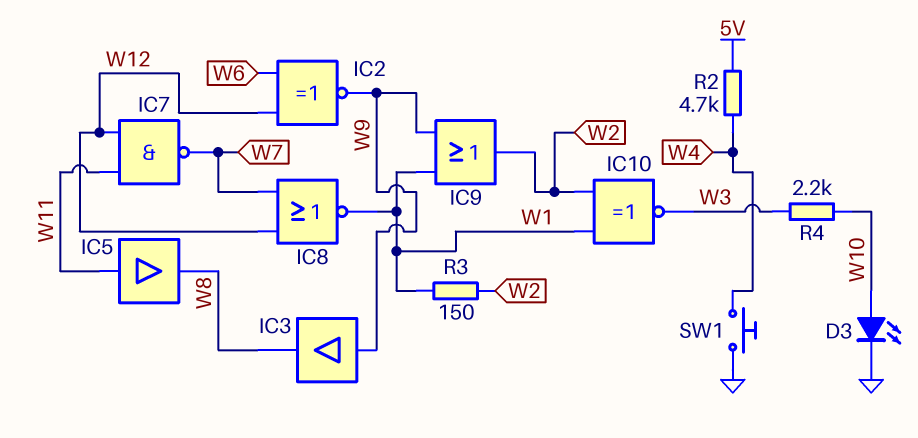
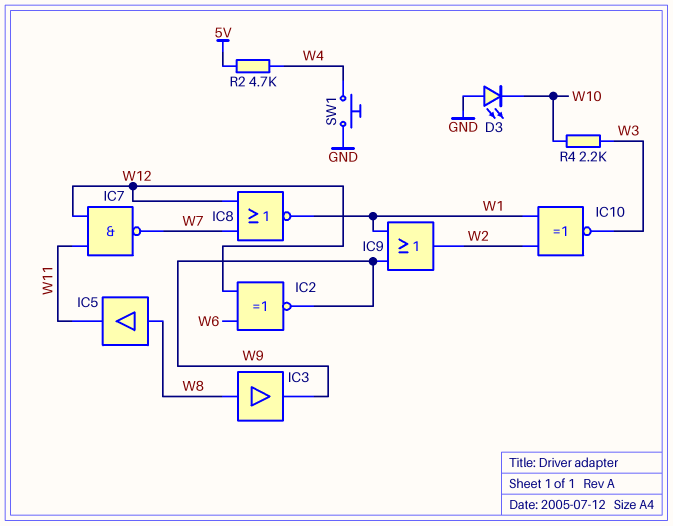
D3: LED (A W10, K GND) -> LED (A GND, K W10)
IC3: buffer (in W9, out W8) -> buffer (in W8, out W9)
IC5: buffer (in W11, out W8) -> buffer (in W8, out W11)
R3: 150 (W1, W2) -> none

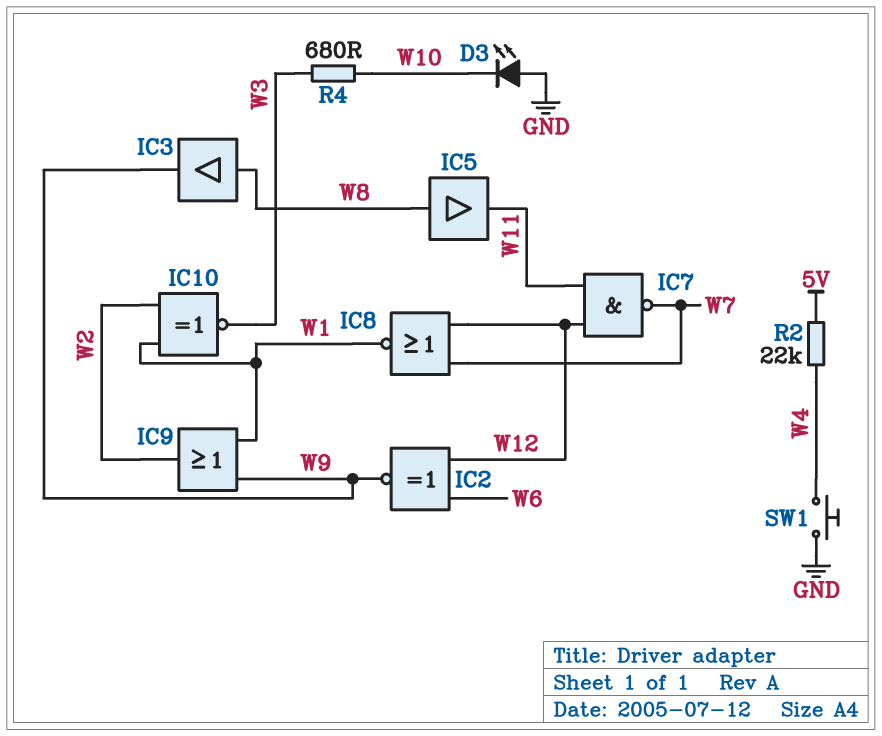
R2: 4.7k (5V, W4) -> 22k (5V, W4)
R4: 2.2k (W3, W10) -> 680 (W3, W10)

------------------------------------------------

**WORK ITEM**:
Nothing but the lines from the one that contains "R3: 150 (W1, W2) -> none" through the last line of the material should be written out, exactly. Omit pictures.

**RESULT**:
R3: 150 (W1, W2) -> none

R2: 4.7k (5V, W4) -> 22k (5V, W4)
R4: 2.2k (W3, W10) -> 680 (W3, W10)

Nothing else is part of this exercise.